[Scene edit records]
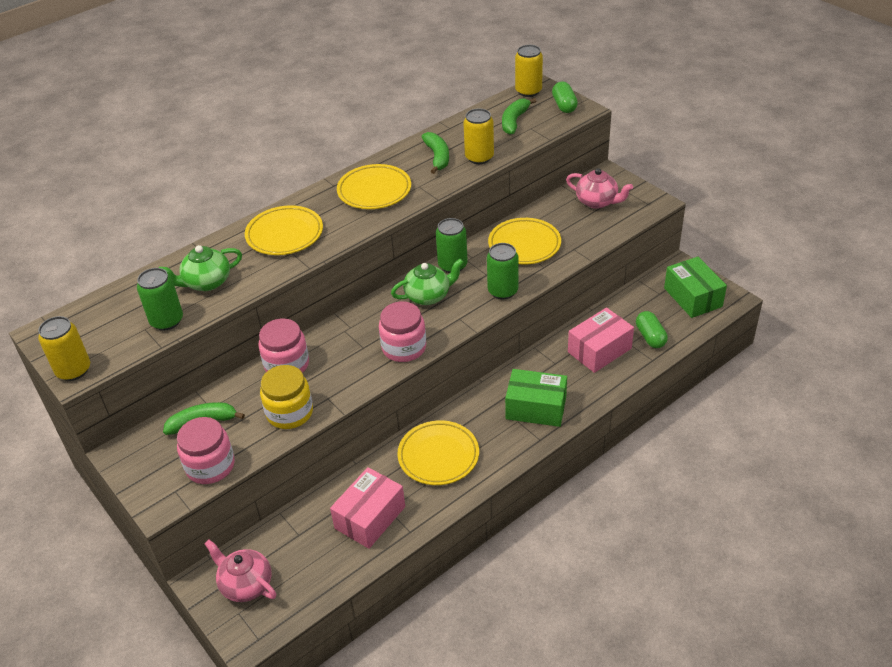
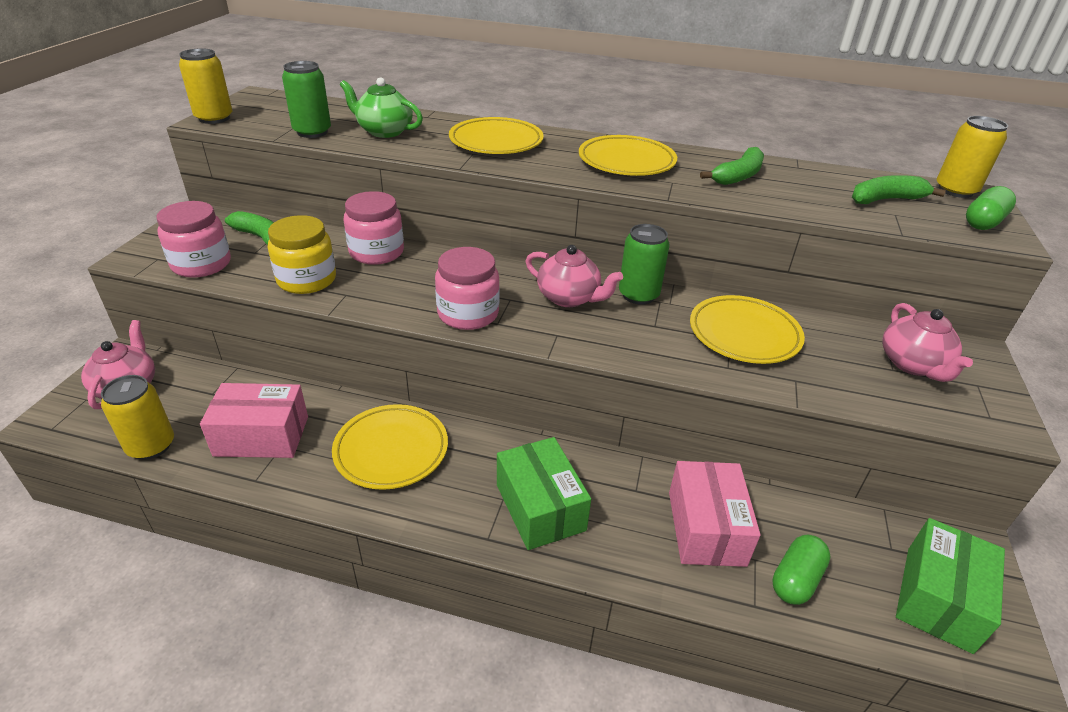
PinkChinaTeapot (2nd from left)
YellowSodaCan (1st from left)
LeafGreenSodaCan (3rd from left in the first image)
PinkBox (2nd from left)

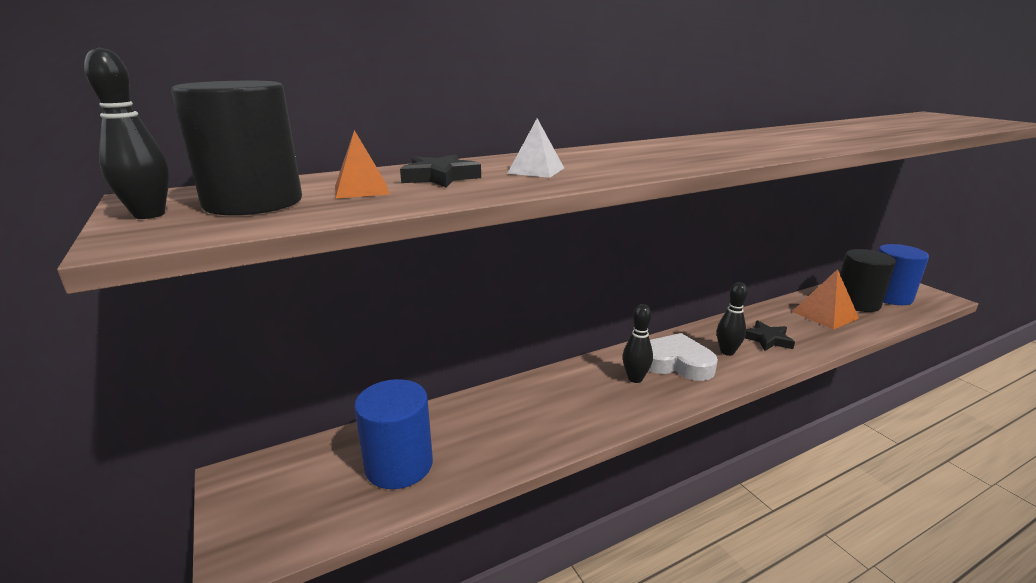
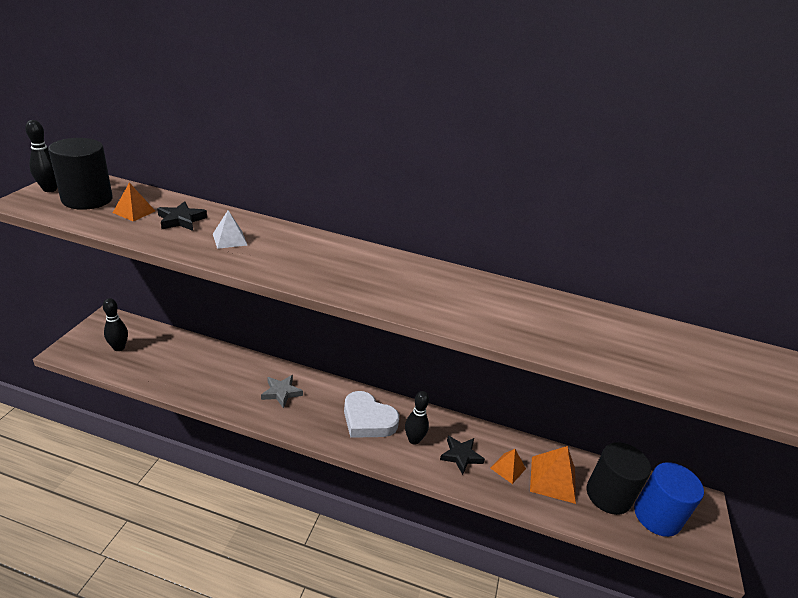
BlueCylinder (1st from left in the first image)
BlackTenpin (2nd from left)
PureWhiteLoveHeart
GrayStarShape
OrangeColouredSolidPyramid (2nd from left)

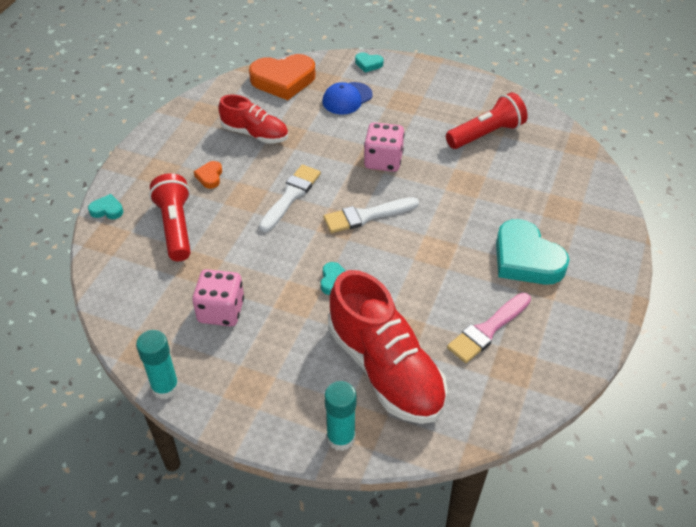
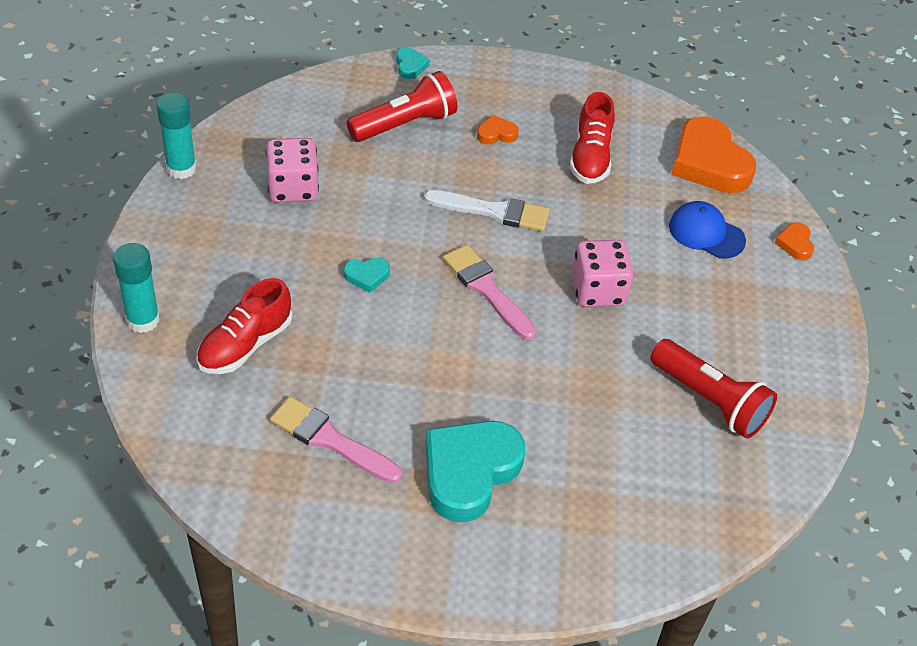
PinkPaintBrush (2nd from left)
CrimsonShoe (1st from left)
OrangeColouredLoveHeart (3rd from left)

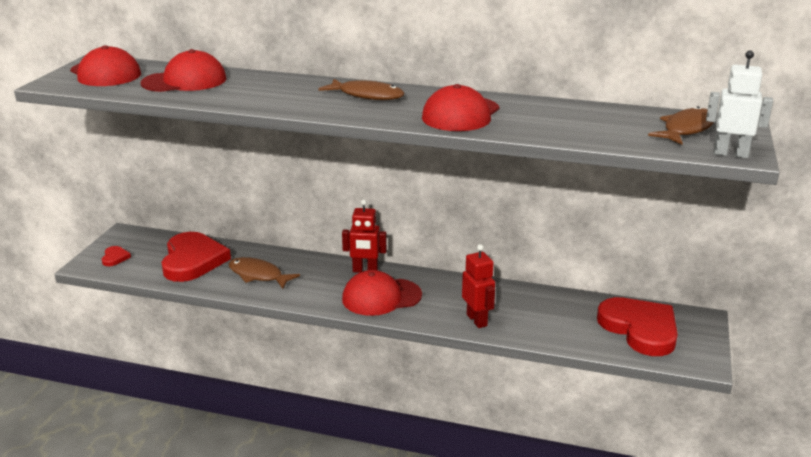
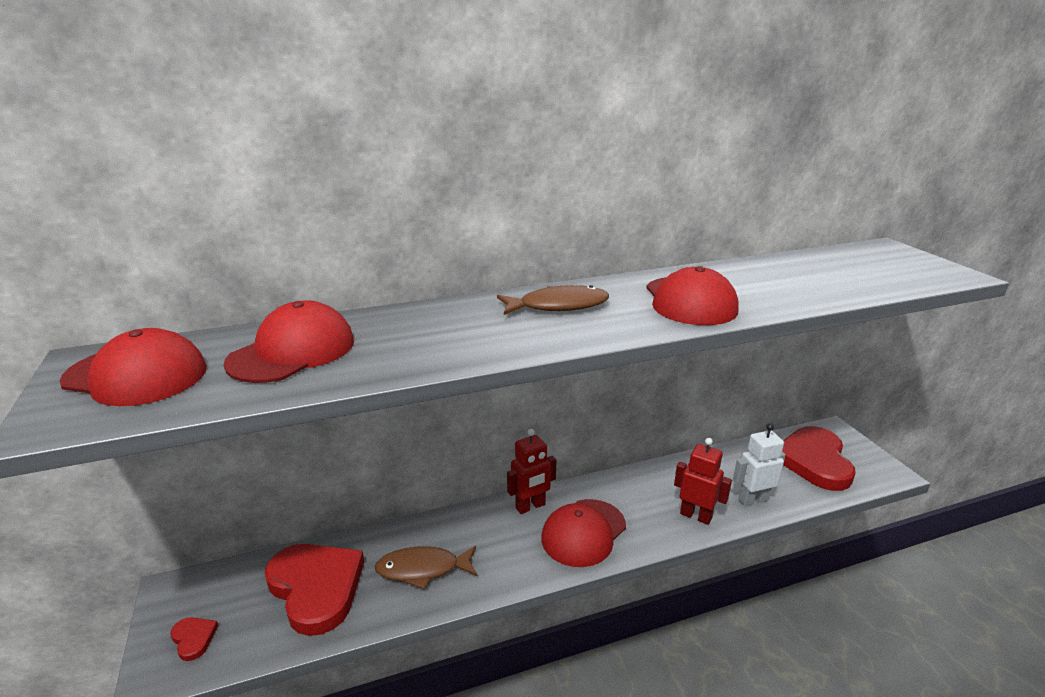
CrimsonLoveHeart (3rd from left)
BrownFish (3rd from left in the first image)
PureWhiteRobot

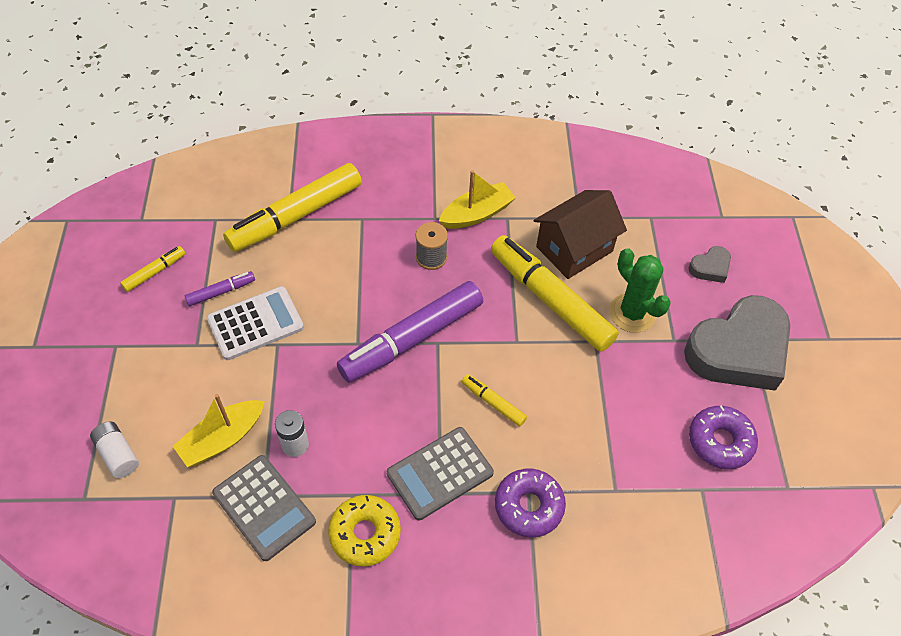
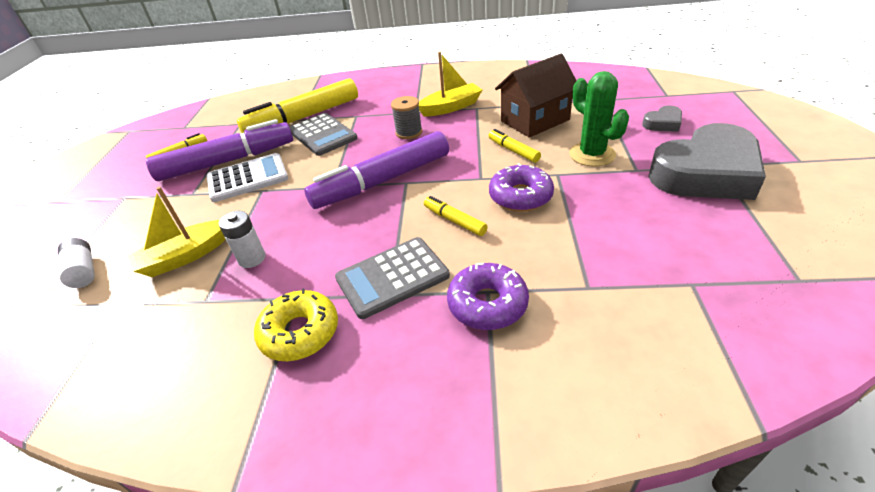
PurpleMarkerPen (1st from left)
GrayPocketCalculator (1st from left)
YellowMarkerPen (4th from left)
PurpleDoughnut (2nd from left)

# ABOUT THIS EXERCISE
Restate the entries above word for word, keeping pictures out of the copy.

# ANSWER TO THIS TASK
PinkChinaTeapot (2nd from left)
YellowSodaCan (1st from left)
LeafGreenSodaCan (3rd from left in the first image)
PinkBox (2nd from left)

BlueCylinder (1st from left in the first image)
BlackTenpin (2nd from left)
PureWhiteLoveHeart
GrayStarShape
OrangeColouredSolidPyramid (2nd from left)

PinkPaintBrush (2nd from left)
CrimsonShoe (1st from left)
OrangeColouredLoveHeart (3rd from left)

CrimsonLoveHeart (3rd from left)
BrownFish (3rd from left in the first image)
PureWhiteRobot

PurpleMarkerPen (1st from left)
GrayPocketCalculator (1st from left)
YellowMarkerPen (4th from left)
PurpleDoughnut (2nd from left)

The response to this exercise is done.